WHAT YOU WILL DO:
Restate word for word the lines of the records below, starting at the line that contains "(682, 348) = (661, 299): purple nut -> none" and ending at the line that contains "(726, 281) = (668, 224): grey", with both of those lines included and nothing else.

DATA FOR ANALYSIS:

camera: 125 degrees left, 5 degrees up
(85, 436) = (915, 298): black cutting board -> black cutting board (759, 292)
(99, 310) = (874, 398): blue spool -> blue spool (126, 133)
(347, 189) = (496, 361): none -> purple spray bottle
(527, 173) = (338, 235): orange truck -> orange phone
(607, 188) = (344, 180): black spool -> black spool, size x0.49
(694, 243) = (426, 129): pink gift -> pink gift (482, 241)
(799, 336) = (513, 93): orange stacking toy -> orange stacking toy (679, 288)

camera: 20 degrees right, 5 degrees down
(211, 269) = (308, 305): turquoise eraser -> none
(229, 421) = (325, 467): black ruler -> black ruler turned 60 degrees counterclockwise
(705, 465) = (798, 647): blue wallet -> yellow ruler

...

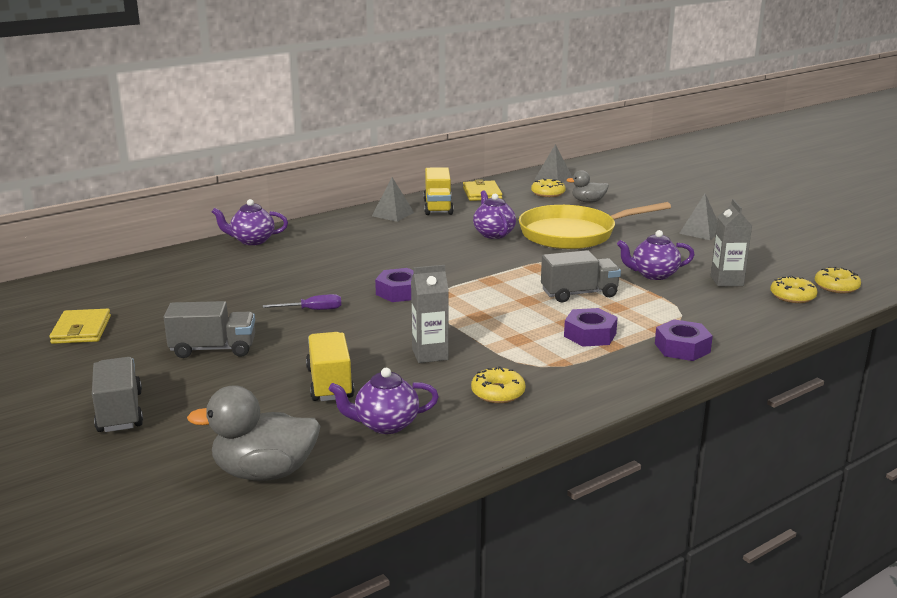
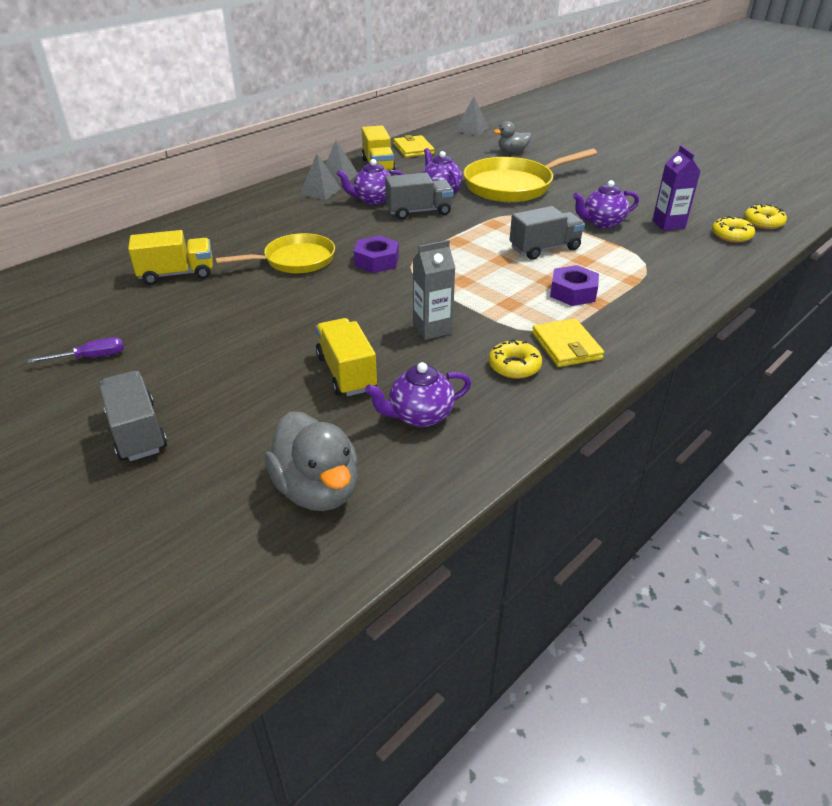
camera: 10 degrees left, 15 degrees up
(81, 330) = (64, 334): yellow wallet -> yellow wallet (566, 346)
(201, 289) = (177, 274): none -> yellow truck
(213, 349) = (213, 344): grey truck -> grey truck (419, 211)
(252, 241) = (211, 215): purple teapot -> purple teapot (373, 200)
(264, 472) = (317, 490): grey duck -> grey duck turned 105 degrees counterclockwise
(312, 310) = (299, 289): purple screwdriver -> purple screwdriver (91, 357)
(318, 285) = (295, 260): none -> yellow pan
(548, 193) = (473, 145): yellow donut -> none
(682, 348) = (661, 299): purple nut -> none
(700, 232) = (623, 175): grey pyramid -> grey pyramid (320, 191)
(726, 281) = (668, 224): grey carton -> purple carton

WORKED SOLUTION:
(682, 348) = (661, 299): purple nut -> none
(700, 232) = (623, 175): grey pyramid -> grey pyramid (320, 191)
(726, 281) = (668, 224): grey carton -> purple carton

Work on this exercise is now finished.